■ Working data ■
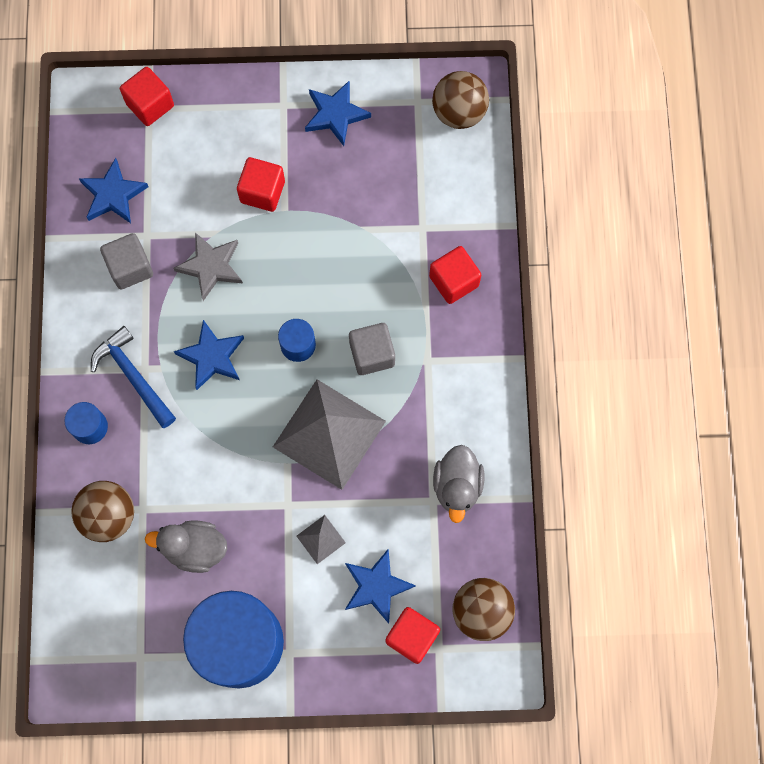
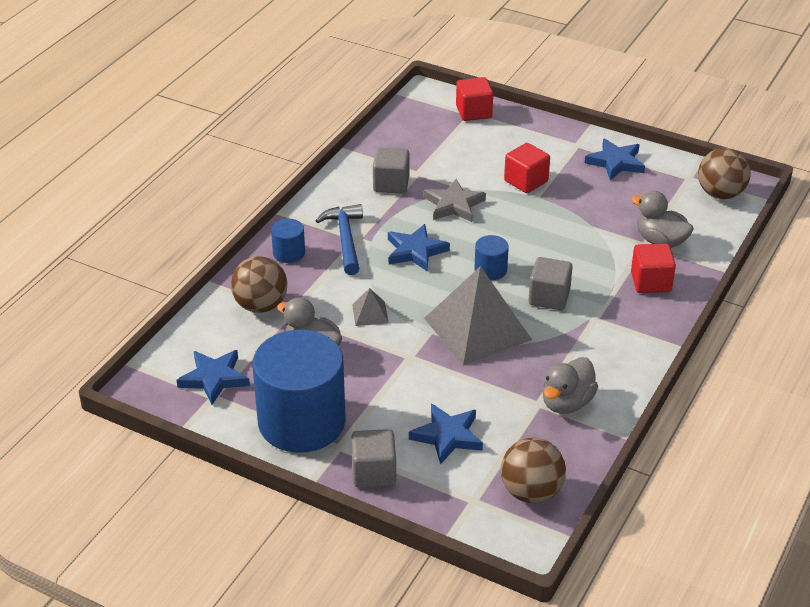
camera: 30 degrees right, 35 degrees down
(113, 195) = (409, 145): blue star -> blue star (214, 378)
(321, 539) = (421, 387): grey pyramid -> grey pyramid (370, 313)
(338, 666) = (374, 472): none -> grey cube
(412, 636) = (455, 481): red cube -> none
(435, 216) = (660, 241): none -> grey duck

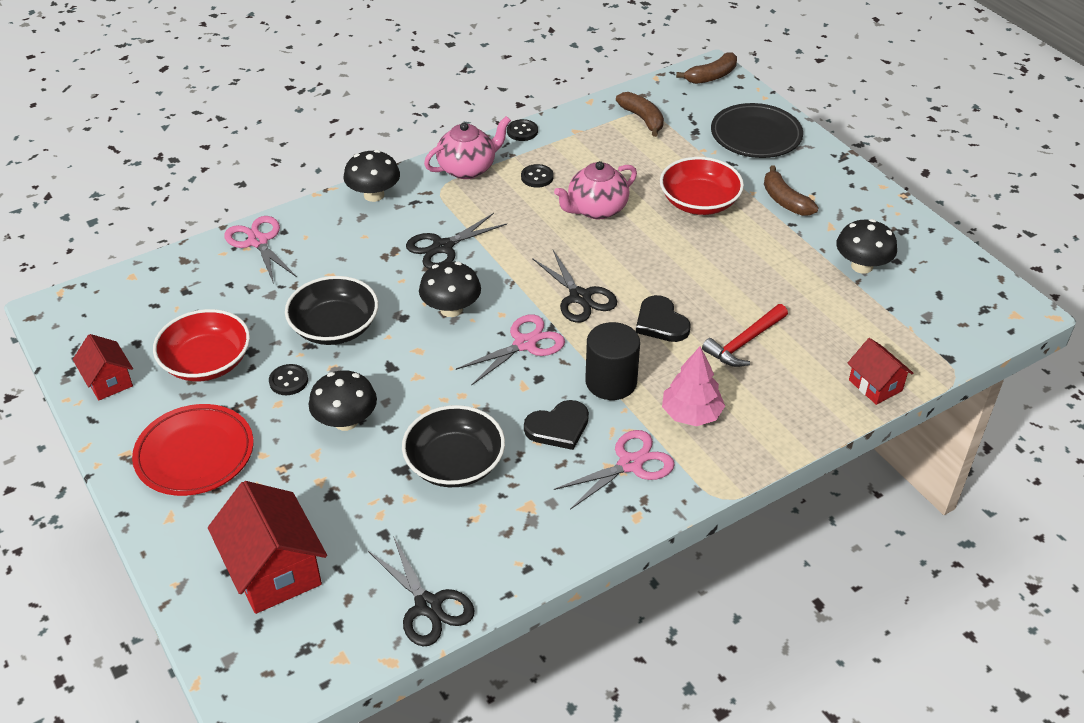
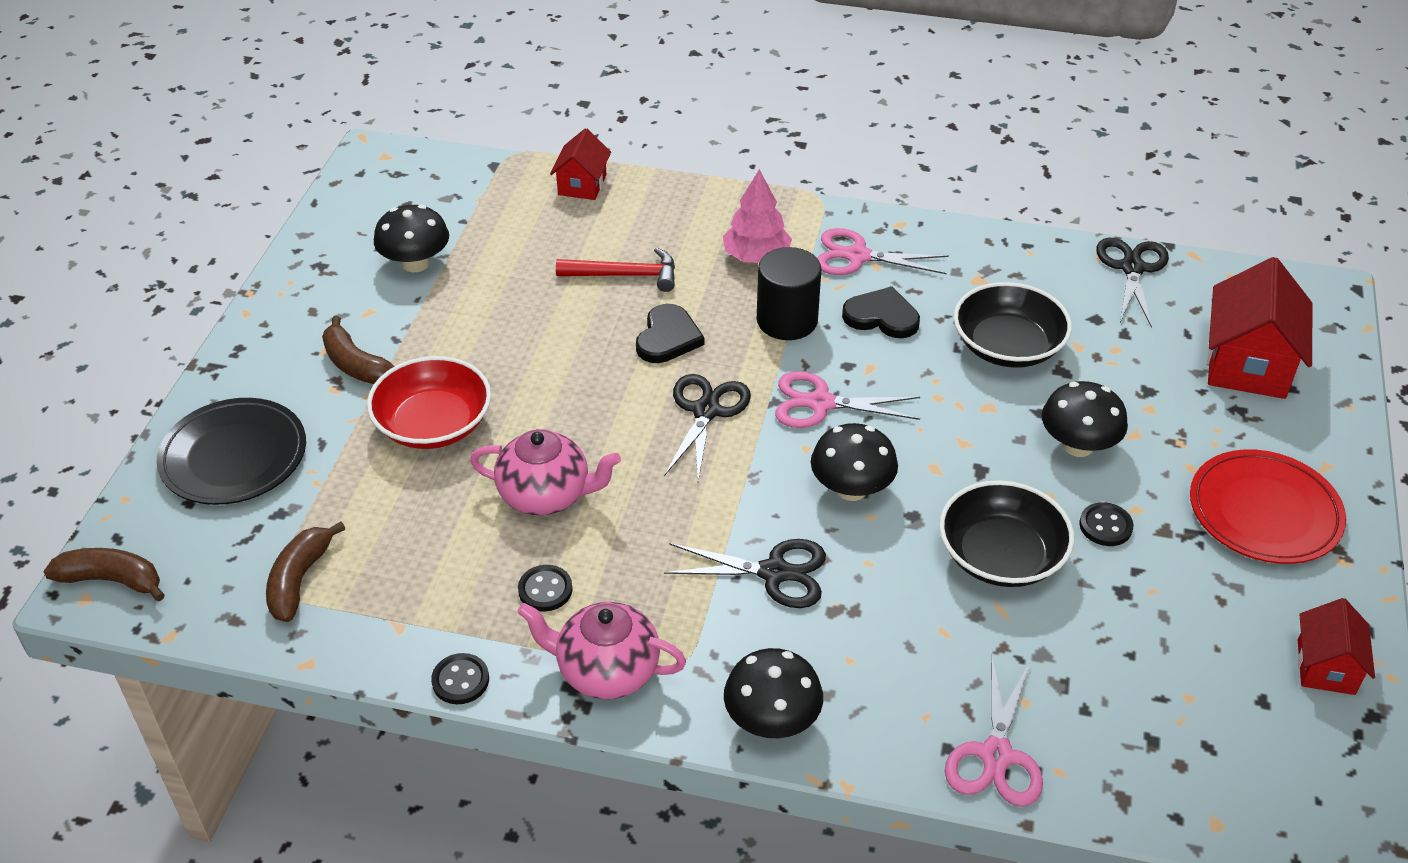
camera: 135 degrees left, 0 degrees up
(207, 362) = (1186, 612): red bowl -> none
(784, 200) = (356, 365): brown banana -> brown banana turned 120 degrees clockwise

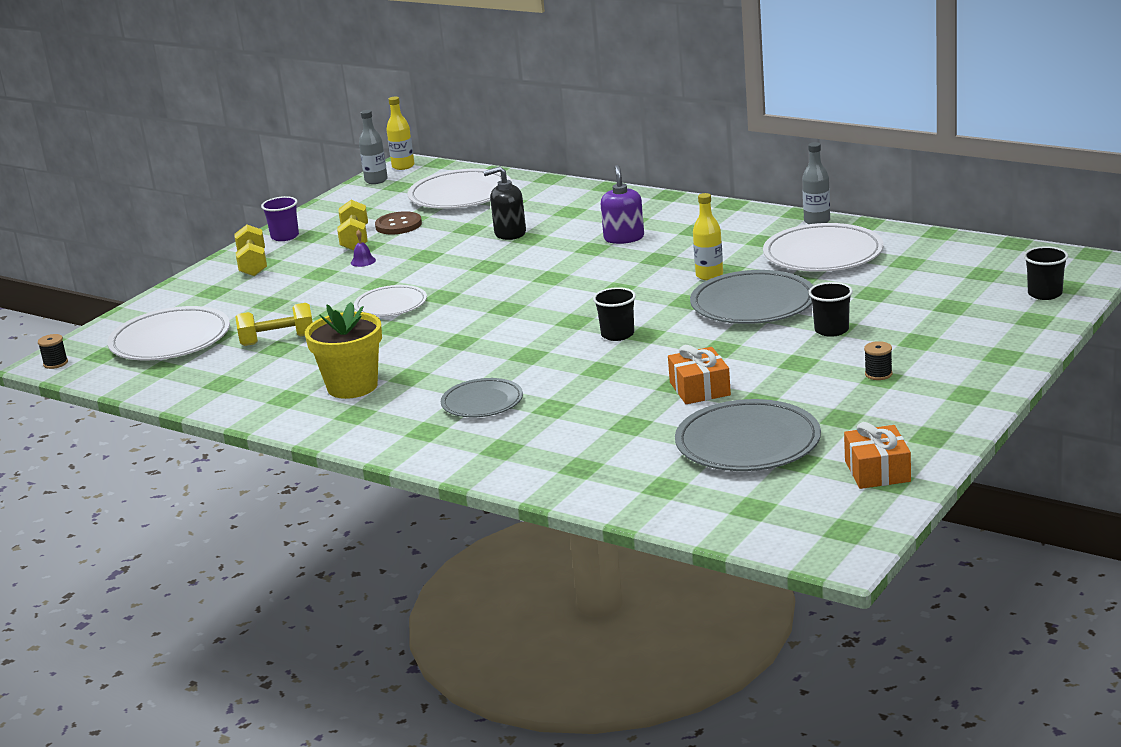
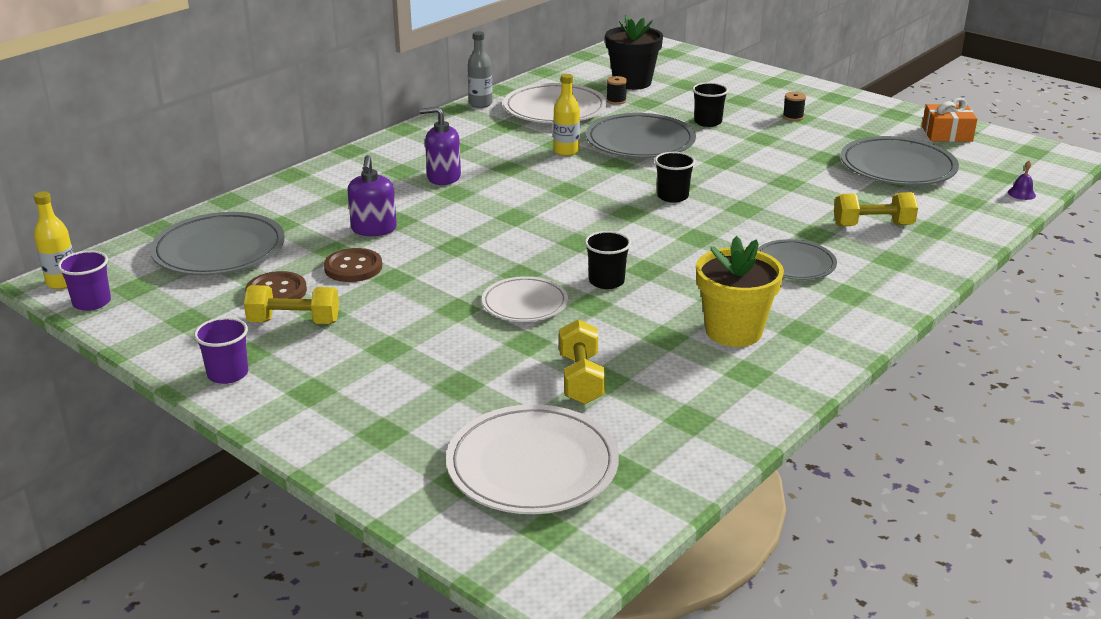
camera: 85 degrees left, 5 degrees up
(55, 363) = (556, 578): black spool -> black spool (616, 101)
(253, 264) = (310, 399): yellow dumbbell -> yellow dumbbell (872, 225)
(363, 261) = (374, 318): purple bell -> purple bell (1021, 193)
(376, 180) = (92, 302): grey bottle -> purple cup
(441, 240) = (353, 267): none -> brown button
(460, 195) = (219, 250): white plate -> grey plate
(510, 233) = (374, 229): black soap dispenser -> purple soap dispenser
(700, 389) = (797, 174): orange gift -> none
(936, 278) = (632, 82): none -> black flower pot
(1045, 294) = (681, 59): black cup -> black cup (606, 281)

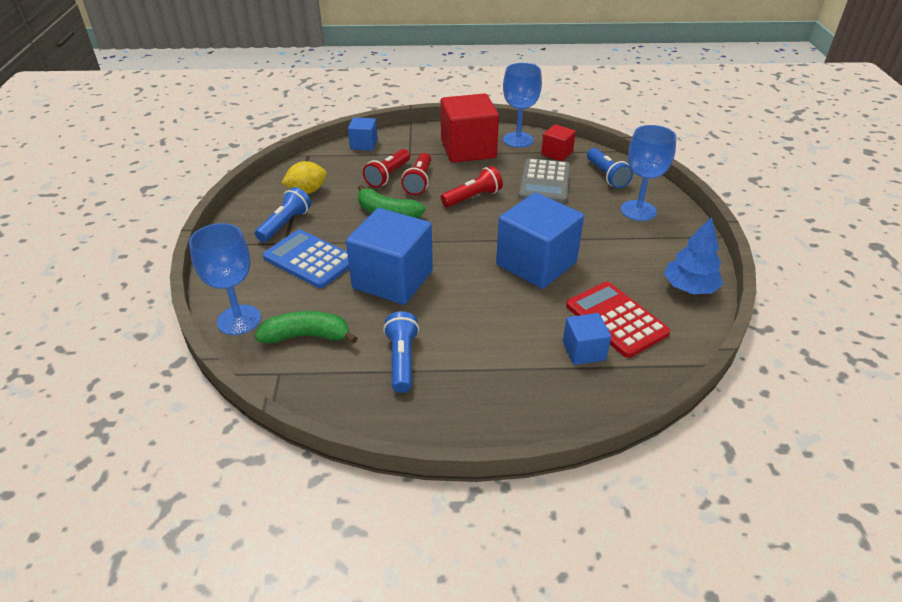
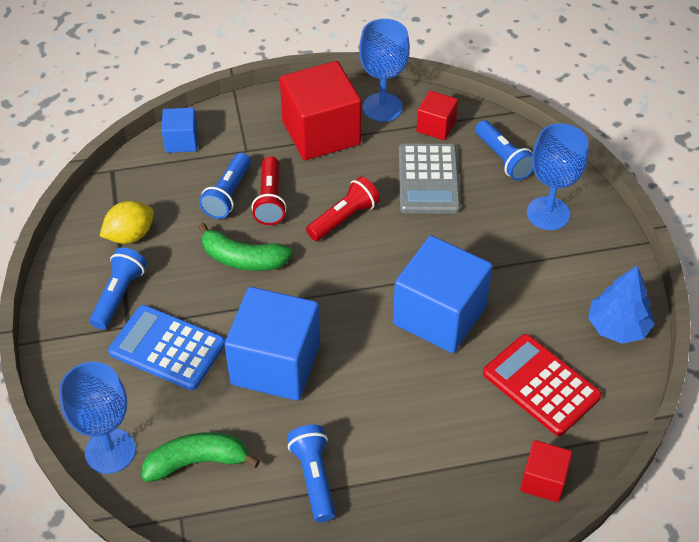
camera: 10 degrees left, 10 degrees up
(388, 176) = (228, 195): red flashlight -> blue flashlight
(584, 351) = (511, 434): blue cube -> none
(608, 389) = (543, 480): none -> red cube

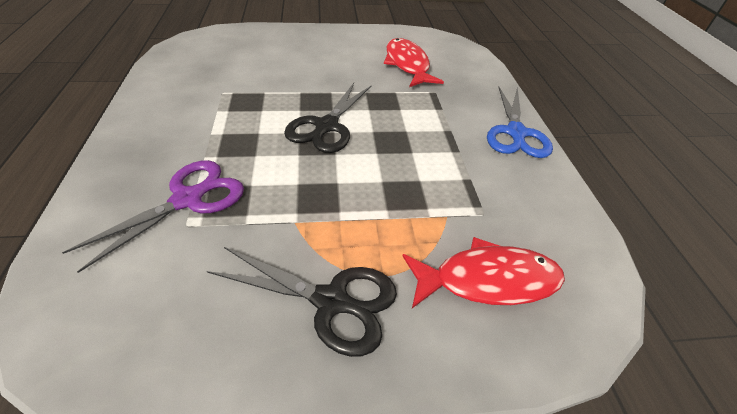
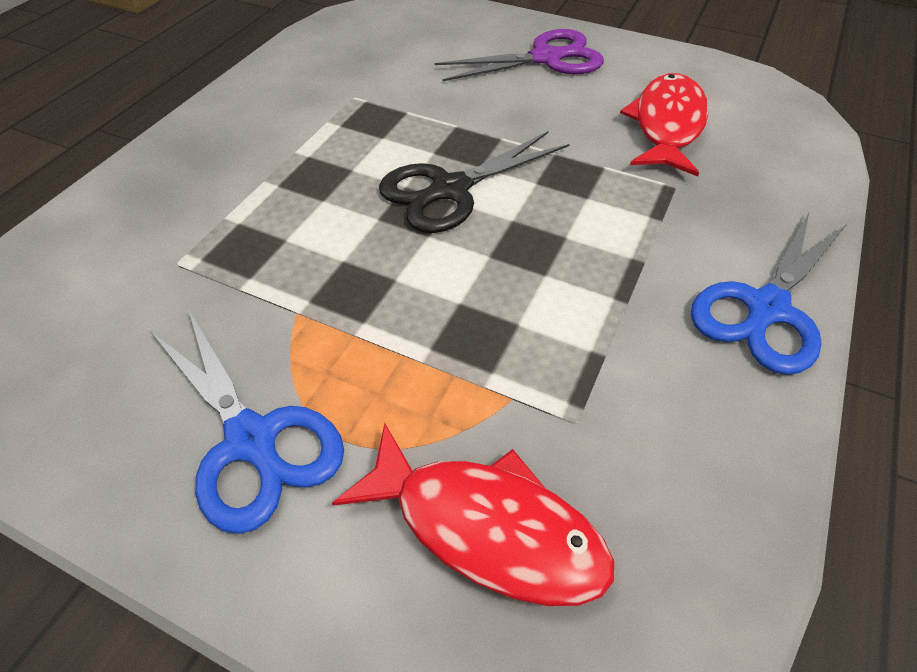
camera: 35 degrees right, 5 degrees up
(188, 199) = (204, 230): purple scissors -> purple scissors (546, 58)
(332, 301) = (252, 441): black scissors -> blue scissors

■ Task requirements ■
Omit the pictures and return exactly the lines from the line containing "(435, 216) = (660, 241): none -> grey duck" through the final line of the material above, both ends included.

■ Written solution ■
(435, 216) = (660, 241): none -> grey duck

camera: 135 degrees left, 0 degrees up
(207, 362) = (1186, 612): red bowl -> none
(784, 200) = (356, 365): brown banana -> brown banana turned 120 degrees clockwise

camera: 85 degrees left, 5 degrees up
(55, 363) = (556, 578): black spool -> black spool (616, 101)
(253, 264) = (310, 399): yellow dumbbell -> yellow dumbbell (872, 225)
(363, 261) = (374, 318): purple bell -> purple bell (1021, 193)
(376, 180) = (92, 302): grey bottle -> purple cup
(441, 240) = (353, 267): none -> brown button
(460, 195) = (219, 250): white plate -> grey plate
(510, 233) = (374, 229): black soap dispenser -> purple soap dispenser
(700, 389) = (797, 174): orange gift -> none
(936, 278) = (632, 82): none -> black flower pot
(1045, 294) = (681, 59): black cup -> black cup (606, 281)

camera: 10 degrees left, 10 degrees up
(388, 176) = (228, 195): red flashlight -> blue flashlight
(584, 351) = (511, 434): blue cube -> none
(608, 389) = (543, 480): none -> red cube

camera: 35 degrees right, 5 degrees up
(188, 199) = (204, 230): purple scissors -> purple scissors (546, 58)
(332, 301) = (252, 441): black scissors -> blue scissors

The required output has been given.